= What is needed =
Give back all of the data exactly as it stands, with the pictures removed.

-------- The data --------

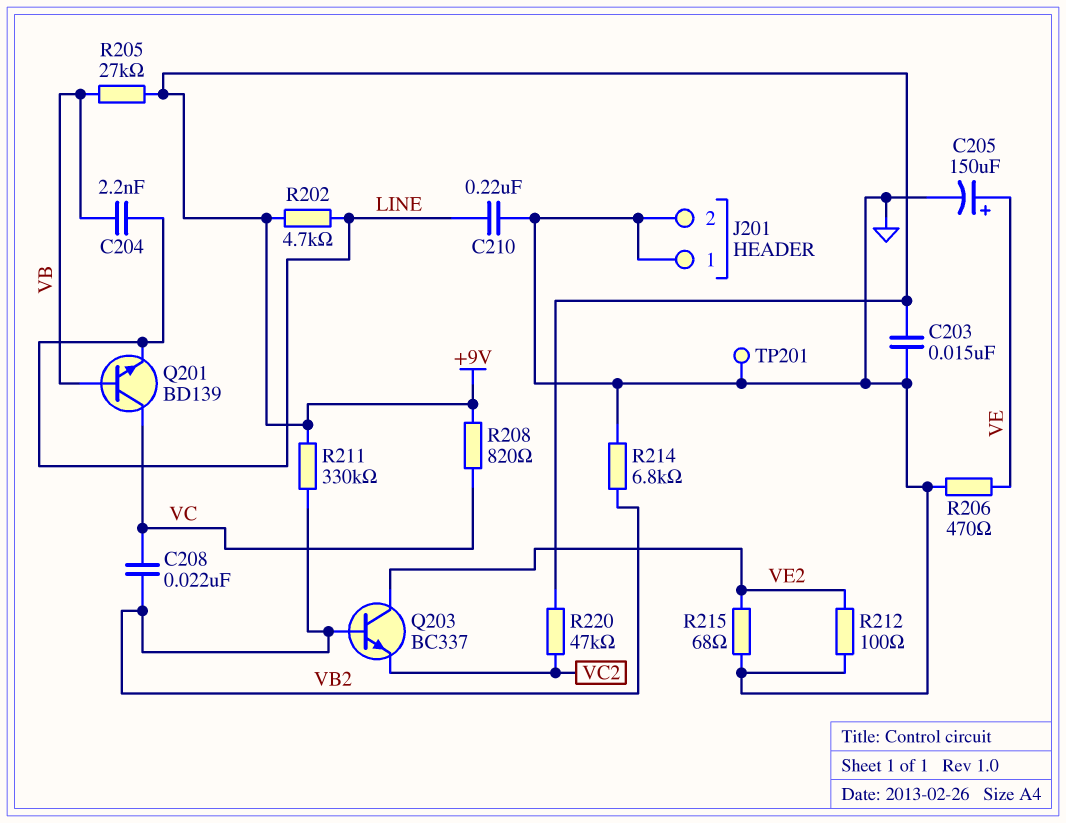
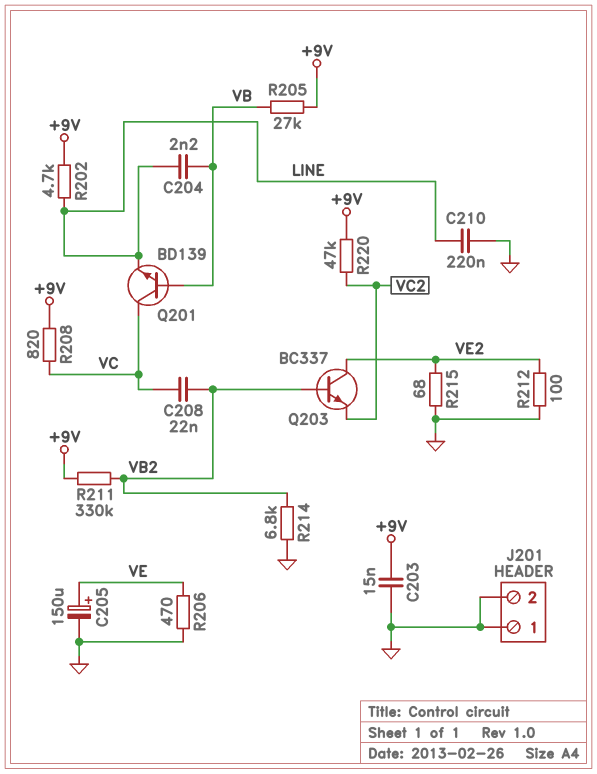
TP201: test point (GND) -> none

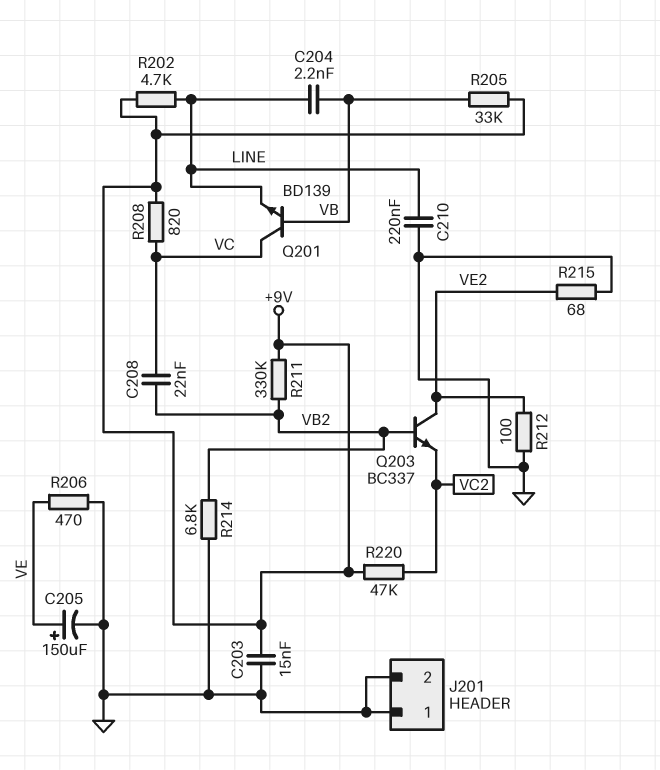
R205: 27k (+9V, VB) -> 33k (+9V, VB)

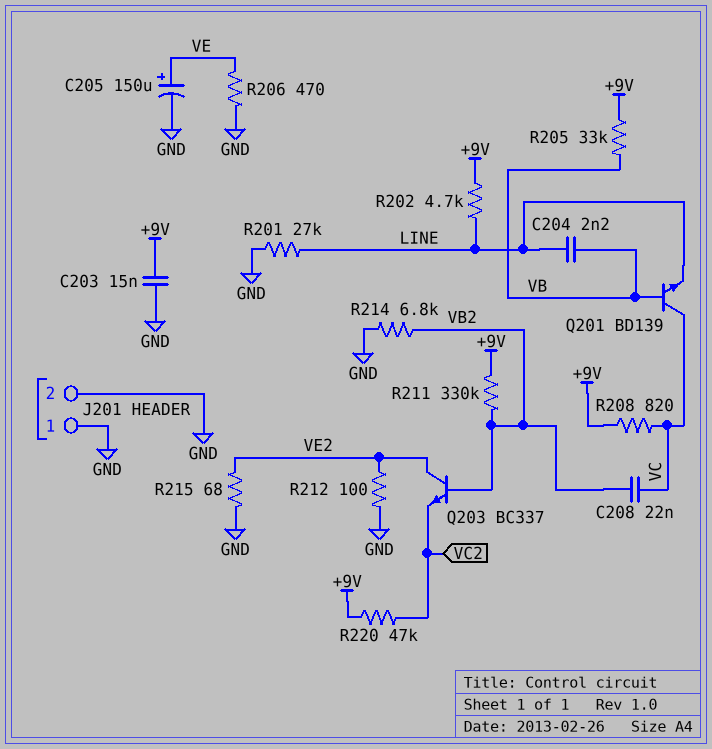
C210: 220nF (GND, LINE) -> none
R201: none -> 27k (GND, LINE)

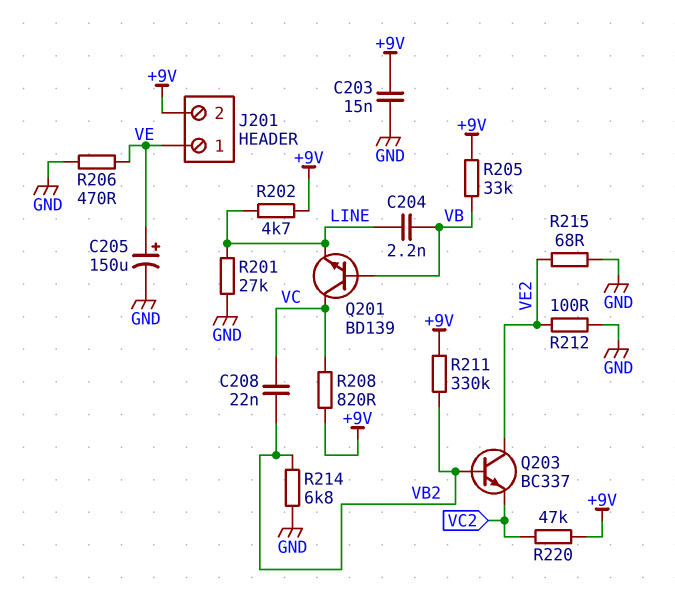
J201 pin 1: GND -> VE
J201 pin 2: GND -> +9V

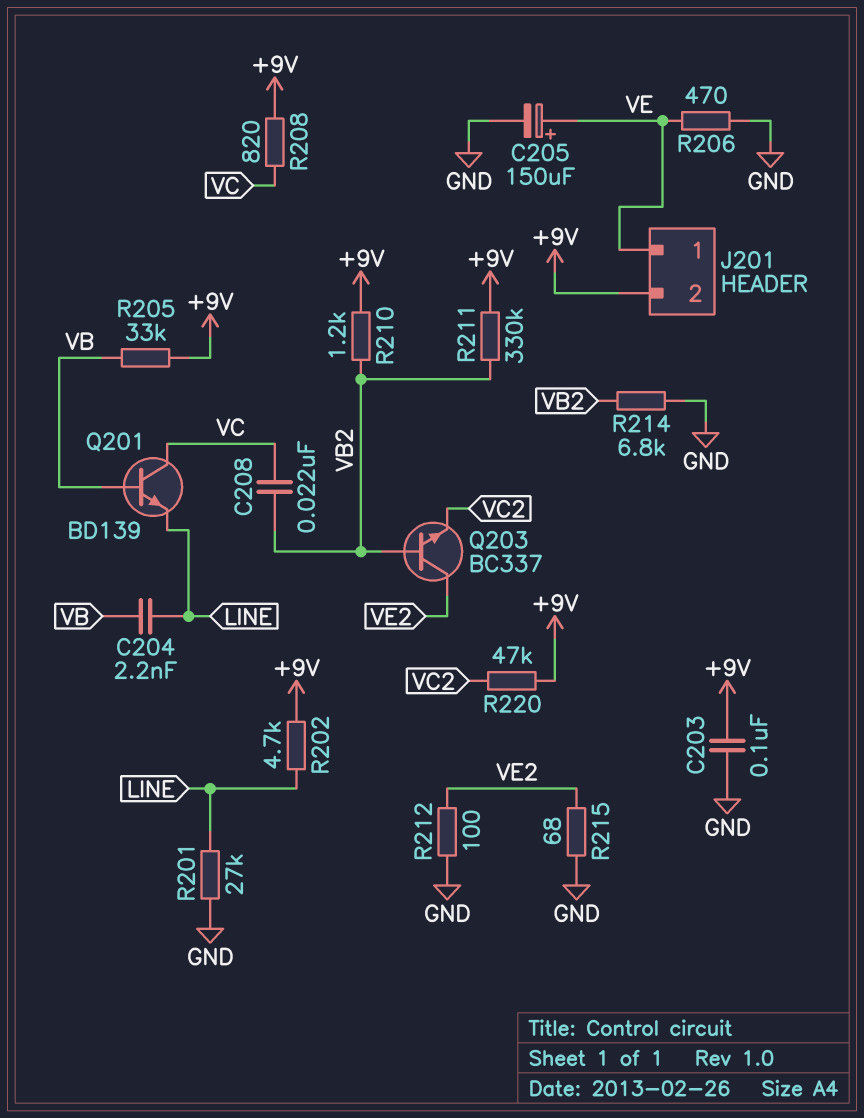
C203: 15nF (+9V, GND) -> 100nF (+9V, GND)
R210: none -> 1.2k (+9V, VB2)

--------

= Answer to the exercise =
TP201: test point (GND) -> none

R205: 27k (+9V, VB) -> 33k (+9V, VB)

C210: 220nF (GND, LINE) -> none
R201: none -> 27k (GND, LINE)

J201 pin 1: GND -> VE
J201 pin 2: GND -> +9V

C203: 15nF (+9V, GND) -> 100nF (+9V, GND)
R210: none -> 1.2k (+9V, VB2)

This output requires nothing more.